* Excerpted data

*** Block opens ***

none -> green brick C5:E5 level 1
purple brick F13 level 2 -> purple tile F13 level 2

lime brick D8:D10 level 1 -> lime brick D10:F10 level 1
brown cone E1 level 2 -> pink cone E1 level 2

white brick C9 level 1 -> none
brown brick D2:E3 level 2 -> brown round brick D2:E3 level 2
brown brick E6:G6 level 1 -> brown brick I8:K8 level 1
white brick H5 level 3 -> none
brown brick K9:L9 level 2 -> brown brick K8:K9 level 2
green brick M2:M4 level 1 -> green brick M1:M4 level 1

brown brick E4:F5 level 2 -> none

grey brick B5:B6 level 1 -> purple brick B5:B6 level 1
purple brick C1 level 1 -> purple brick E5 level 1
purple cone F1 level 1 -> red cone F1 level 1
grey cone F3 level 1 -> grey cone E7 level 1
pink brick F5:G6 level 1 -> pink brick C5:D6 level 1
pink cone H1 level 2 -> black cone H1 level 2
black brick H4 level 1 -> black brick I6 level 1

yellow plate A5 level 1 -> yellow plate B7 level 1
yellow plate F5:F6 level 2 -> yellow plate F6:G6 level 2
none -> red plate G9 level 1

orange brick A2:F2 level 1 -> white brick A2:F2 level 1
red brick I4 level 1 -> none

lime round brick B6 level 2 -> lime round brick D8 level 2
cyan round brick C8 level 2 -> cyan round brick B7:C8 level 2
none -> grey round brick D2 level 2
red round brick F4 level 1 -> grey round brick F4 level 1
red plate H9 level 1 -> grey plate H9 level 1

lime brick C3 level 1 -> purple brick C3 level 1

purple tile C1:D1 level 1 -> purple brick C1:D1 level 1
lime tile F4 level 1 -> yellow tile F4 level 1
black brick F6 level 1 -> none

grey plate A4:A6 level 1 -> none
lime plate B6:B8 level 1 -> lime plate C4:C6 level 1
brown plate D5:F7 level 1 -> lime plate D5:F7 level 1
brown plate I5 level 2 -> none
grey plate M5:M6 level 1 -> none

*** Block closes ***

Please give an exact copy of the lines above, beginning with the line containing "black brick H4" and running through the line containing "red brick I4 level 1 -> none", and of no other lines.

* The completed task
black brick H4 level 1 -> black brick I6 level 1

yellow plate A5 level 1 -> yellow plate B7 level 1
yellow plate F5:F6 level 2 -> yellow plate F6:G6 level 2
none -> red plate G9 level 1

orange brick A2:F2 level 1 -> white brick A2:F2 level 1
red brick I4 level 1 -> none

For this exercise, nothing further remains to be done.